Task description »
Copy out word for word the line with "(187, 314) = (212, 274): pink" and the lines that follow it in the listing below, up to the final one.

The data »

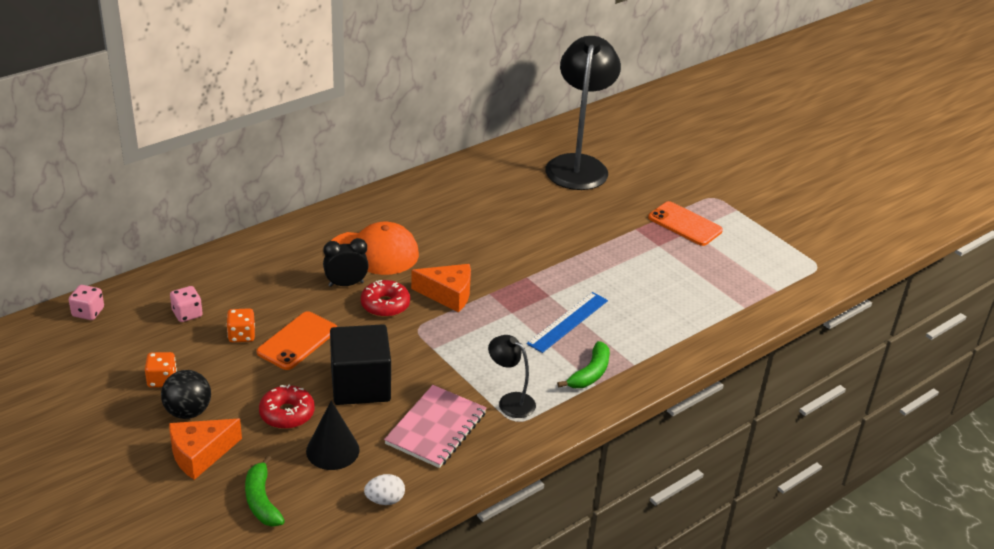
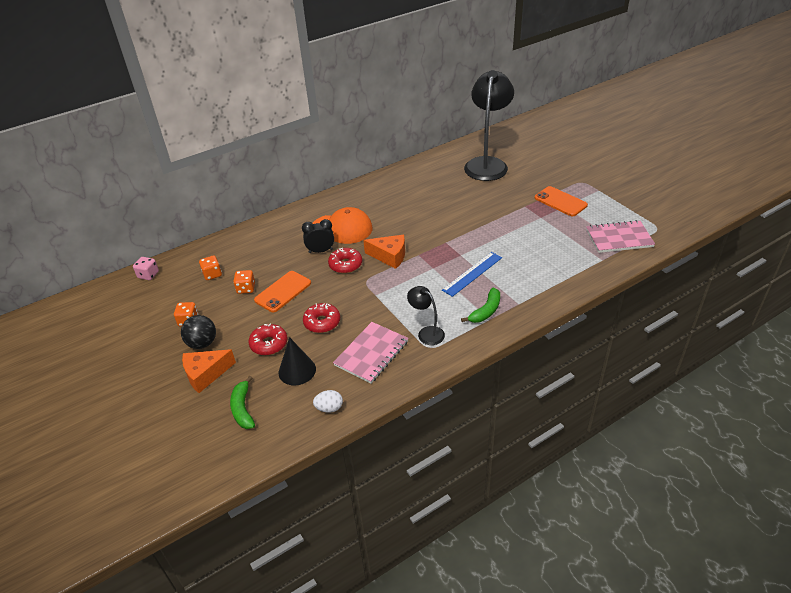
camera: 10 degrees right, 5 degrees up
(187, 314) = (212, 274): pink dice -> orange dice
(360, 385) = (322, 322): black cube -> red donut
(766, 278) = (619, 238): none -> pink notebook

Output of the exercise »
(187, 314) = (212, 274): pink dice -> orange dice
(360, 385) = (322, 322): black cube -> red donut
(766, 278) = (619, 238): none -> pink notebook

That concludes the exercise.